Recorded data
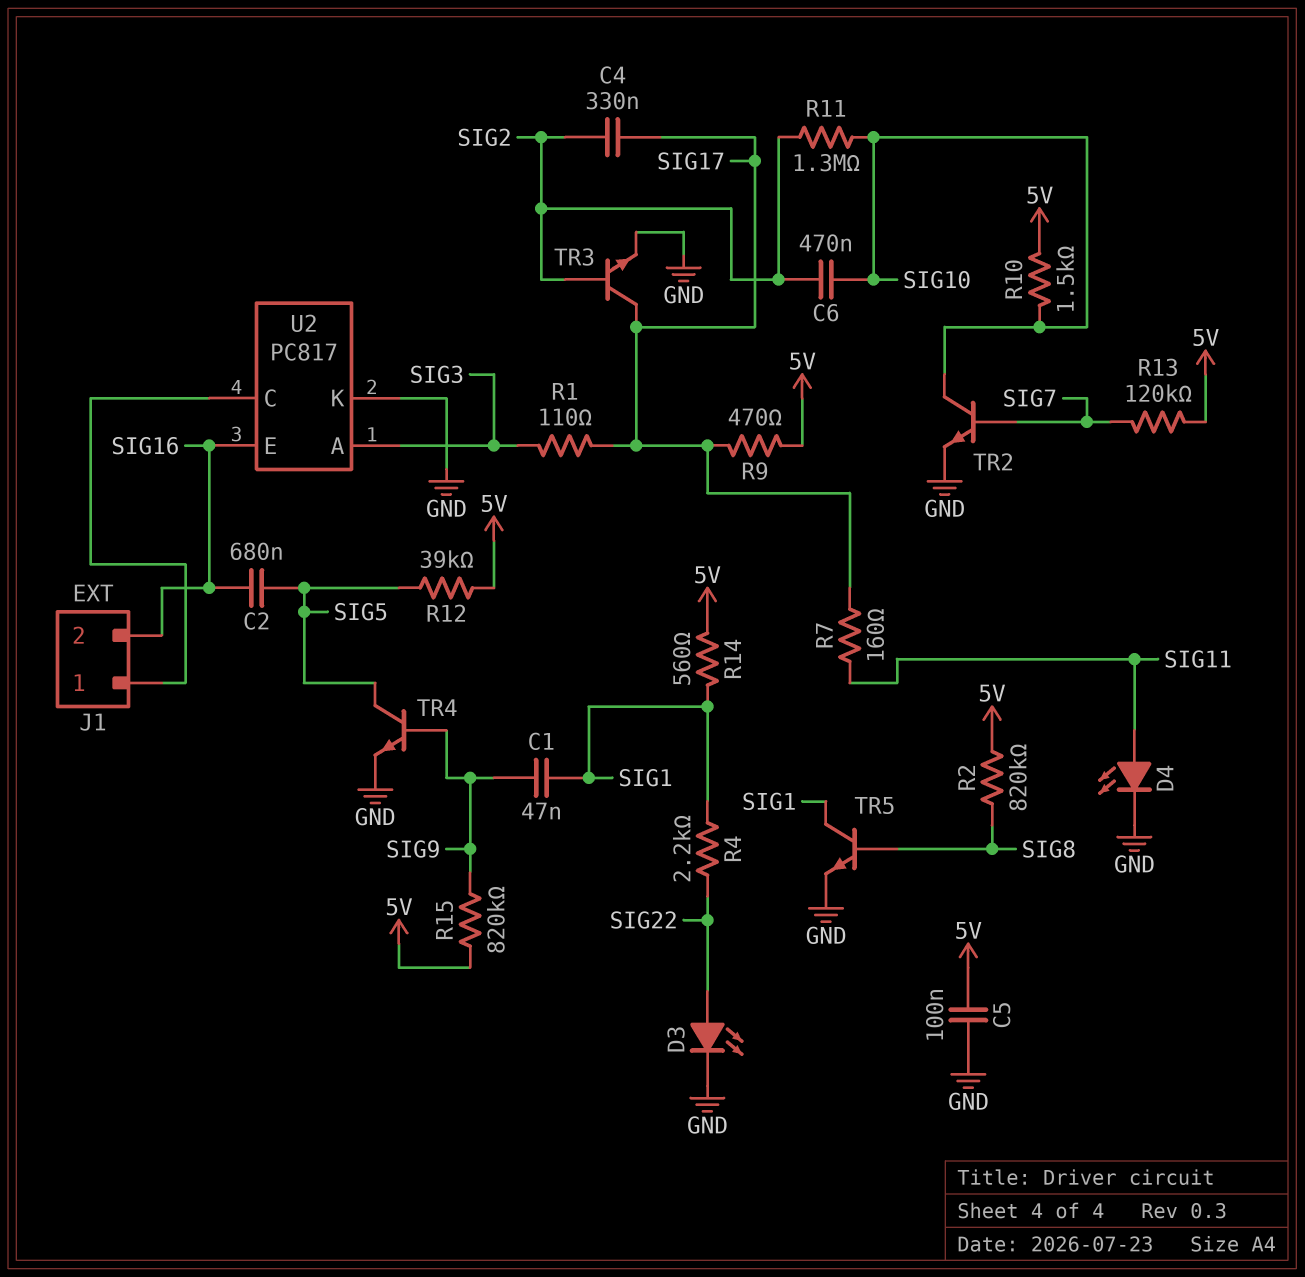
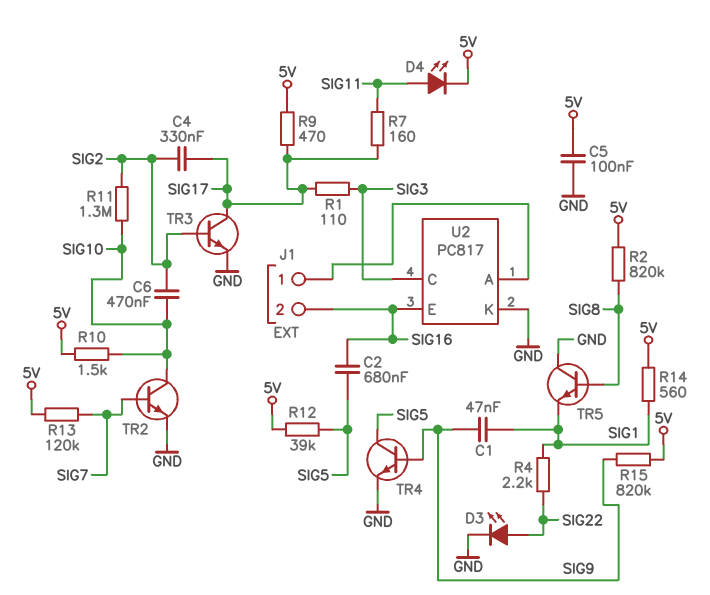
D4: LED (A SIG11, K GND) -> LED (A SIG11, K 5V)
TR5: NPN (B SIG8, C SIG1, E GND) -> NPN (B SIG8, C GND, E SIG1)
U2 pin A: SIG3 -> J1/1
U2 pin C: J1/1 -> SIG3

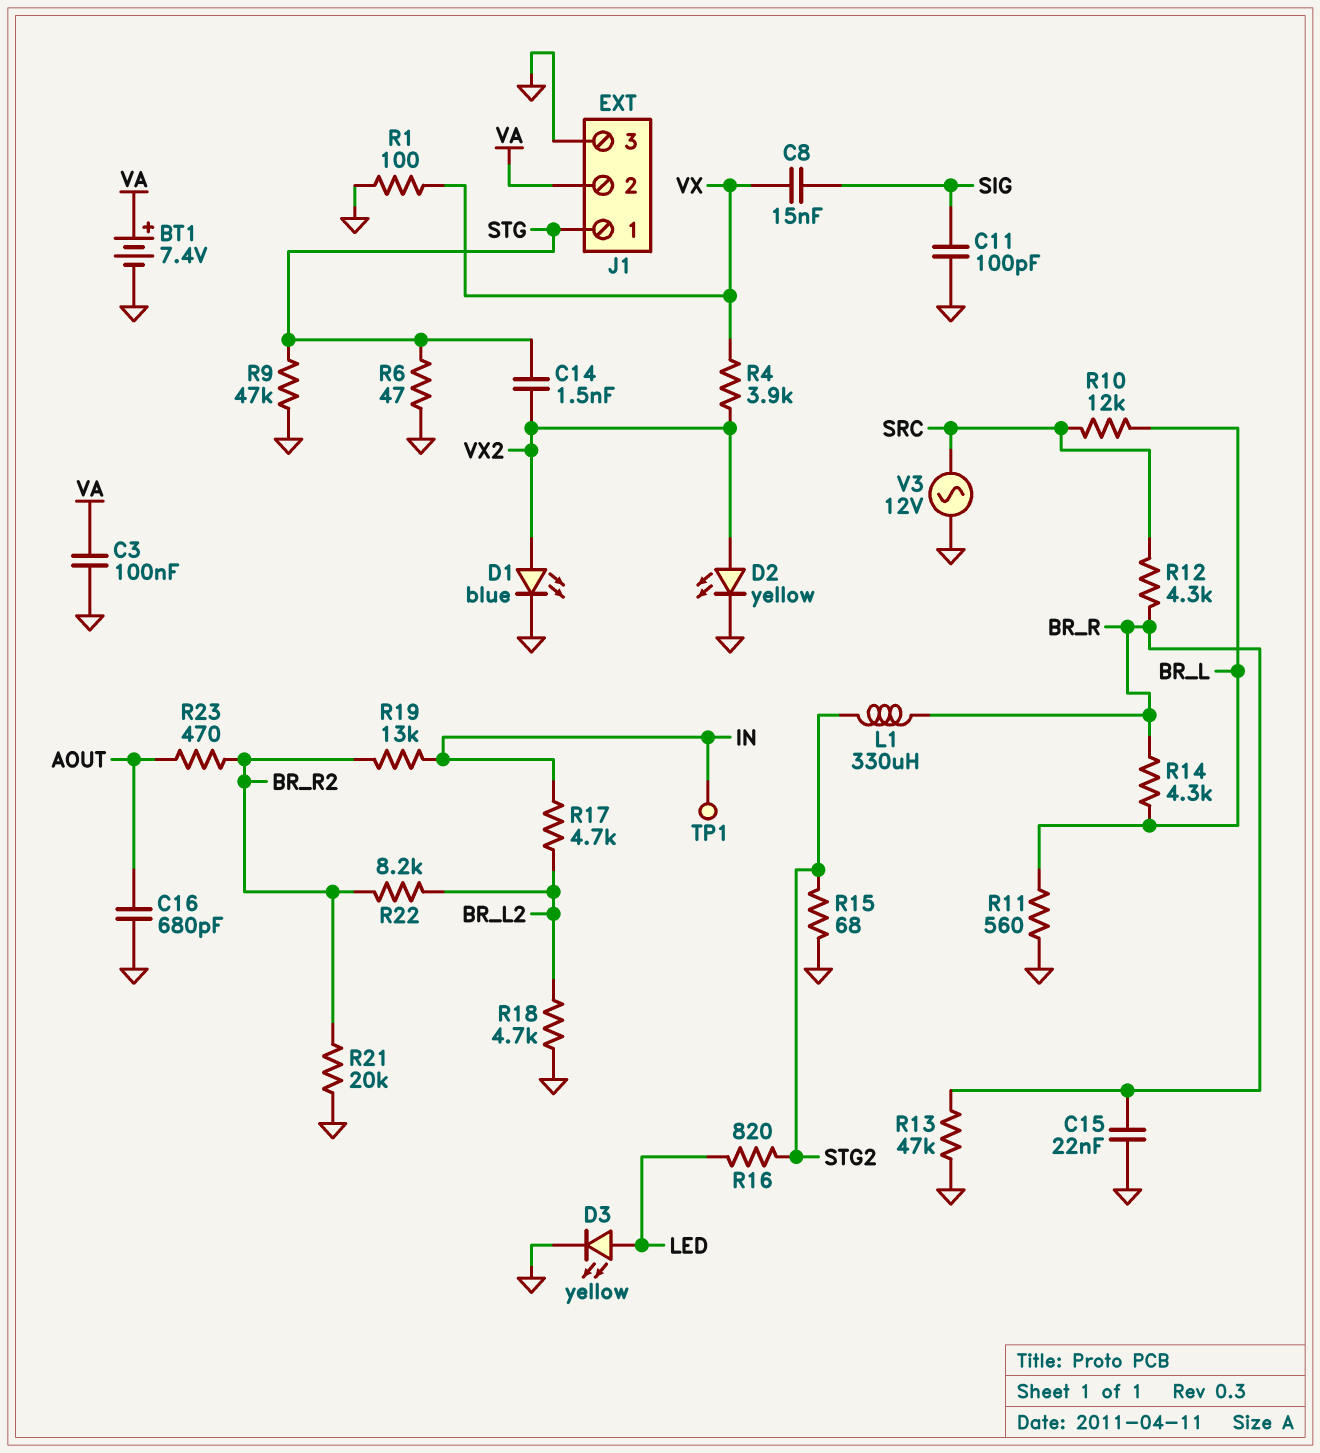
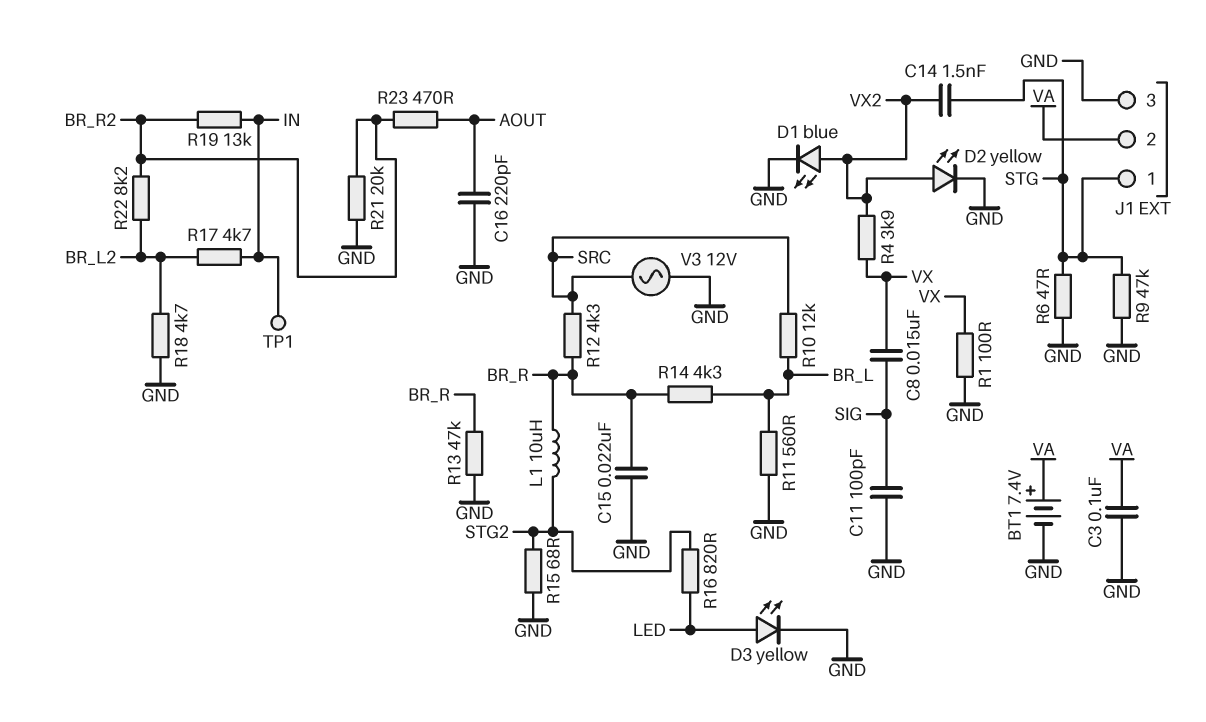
C16: 680pF (AOUT, GND) -> 220pF (AOUT, GND)
L1: 330uH (BR_R, STG2) -> 10uH (BR_R, STG2)

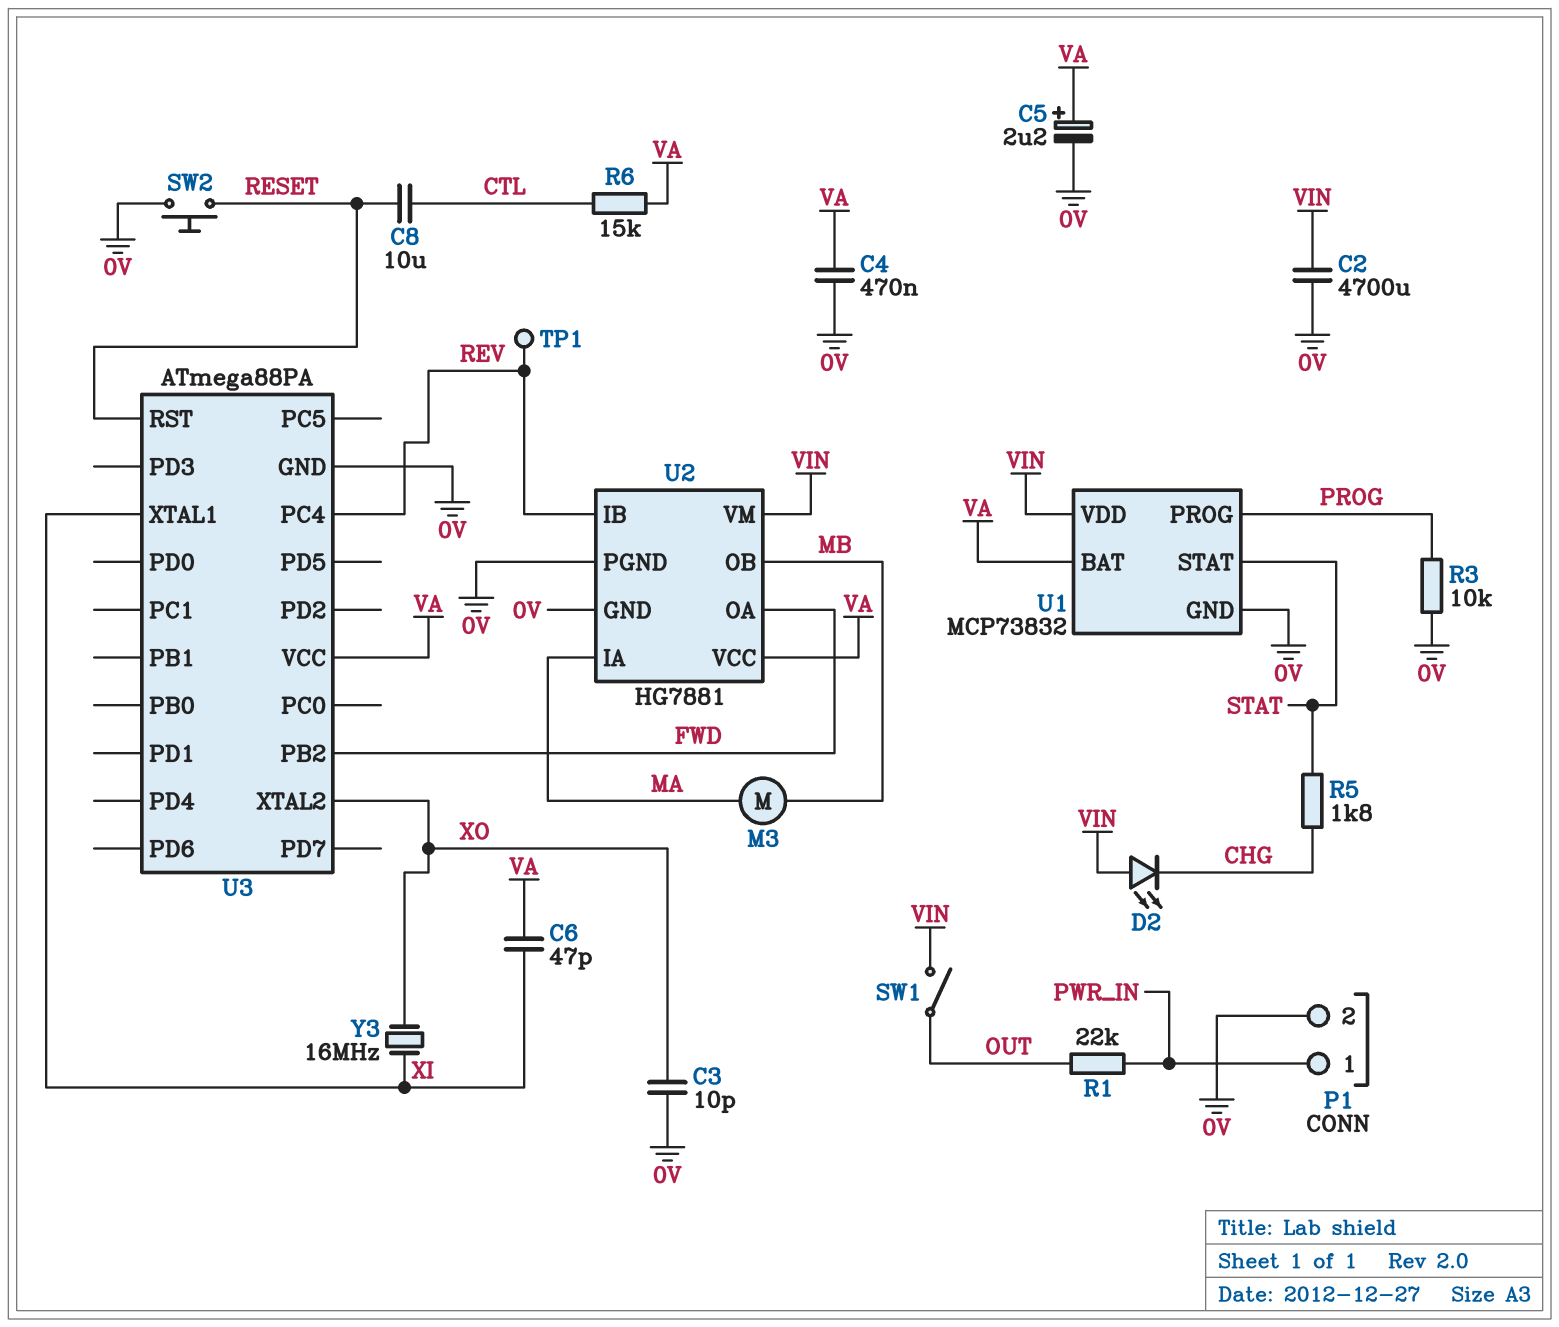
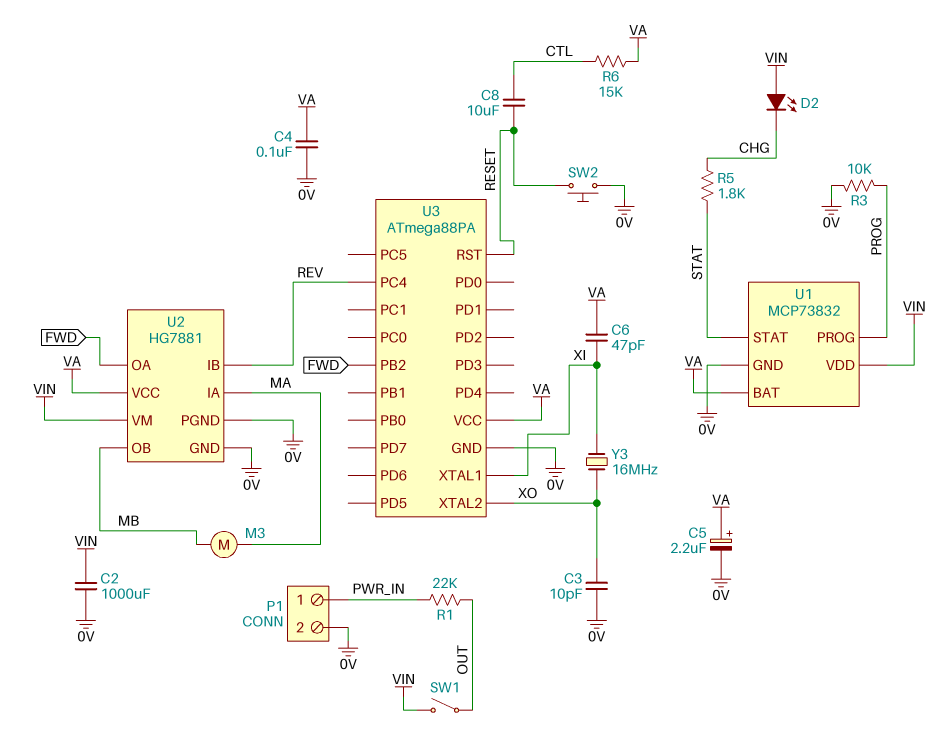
C2: 4700uF (0V, VIN) -> 1000uF (0V, VIN)
C4: 470nF (0V, VA) -> 100nF (0V, VA)
TP1: test point (REV) -> none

### AIM OF THE EXERCISE
Begin with the line containing "C16: 680pF (AOUT, GND) -> 220pF (AOUT, GND)" and end with the last line of the entries above. Copy those lines exactly, both ends included, and drop every picture.

### COMPLETED EXERCISE
C16: 680pF (AOUT, GND) -> 220pF (AOUT, GND)
L1: 330uH (BR_R, STG2) -> 10uH (BR_R, STG2)

C2: 4700uF (0V, VIN) -> 1000uF (0V, VIN)
C4: 470nF (0V, VA) -> 100nF (0V, VA)
TP1: test point (REV) -> none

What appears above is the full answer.